• _WHAT THE EXERCISE ASKS_:
Pictures aside, write every record out again word for word.

• _DATA SHOWN_:
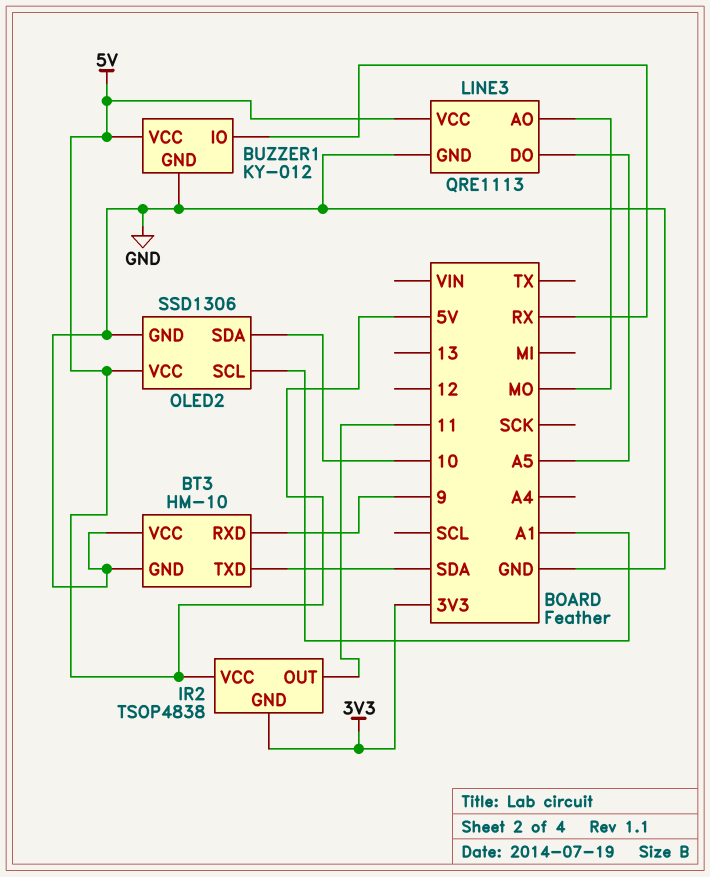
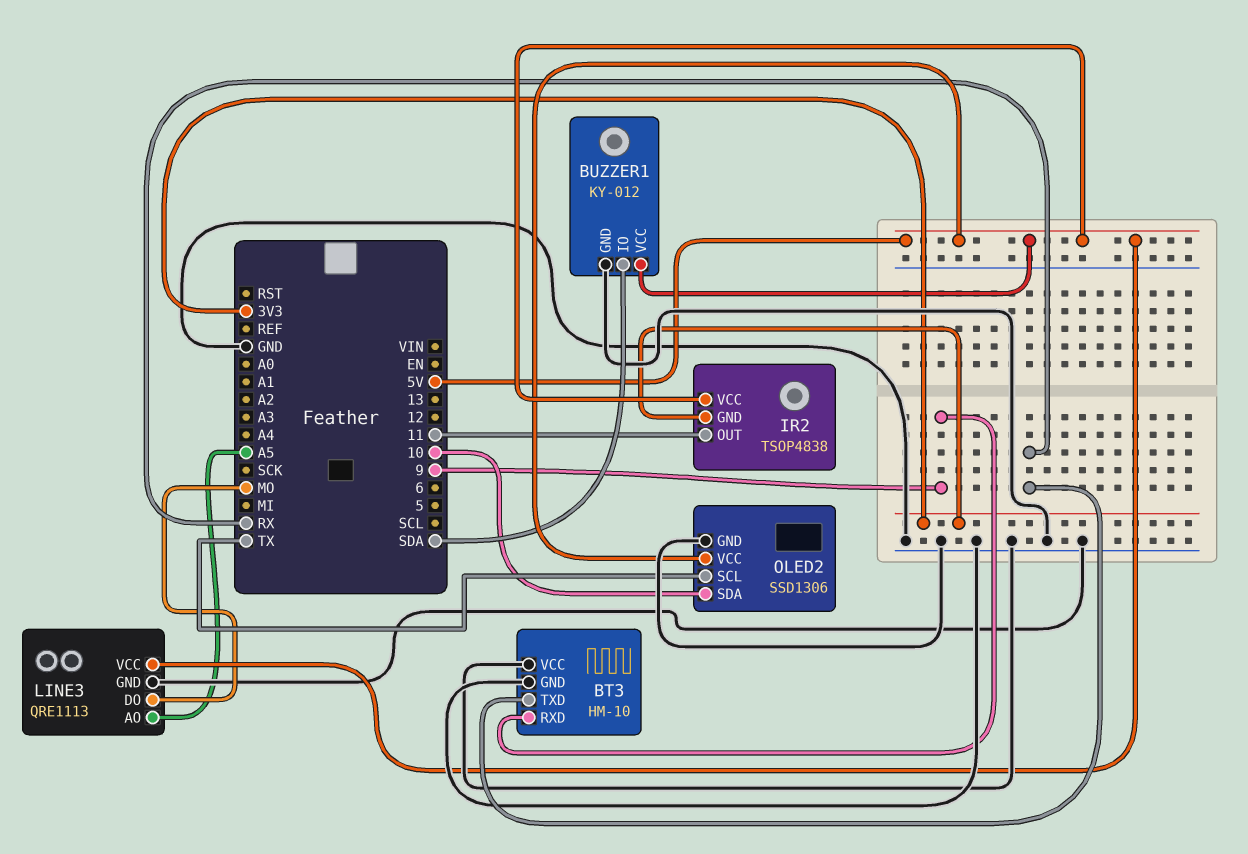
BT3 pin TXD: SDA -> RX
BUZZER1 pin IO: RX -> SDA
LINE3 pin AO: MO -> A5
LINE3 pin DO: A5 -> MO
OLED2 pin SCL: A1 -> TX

• _EXERCISE RESULT_:
BT3 pin TXD: SDA -> RX
BUZZER1 pin IO: RX -> SDA
LINE3 pin AO: MO -> A5
LINE3 pin DO: A5 -> MO
OLED2 pin SCL: A1 -> TX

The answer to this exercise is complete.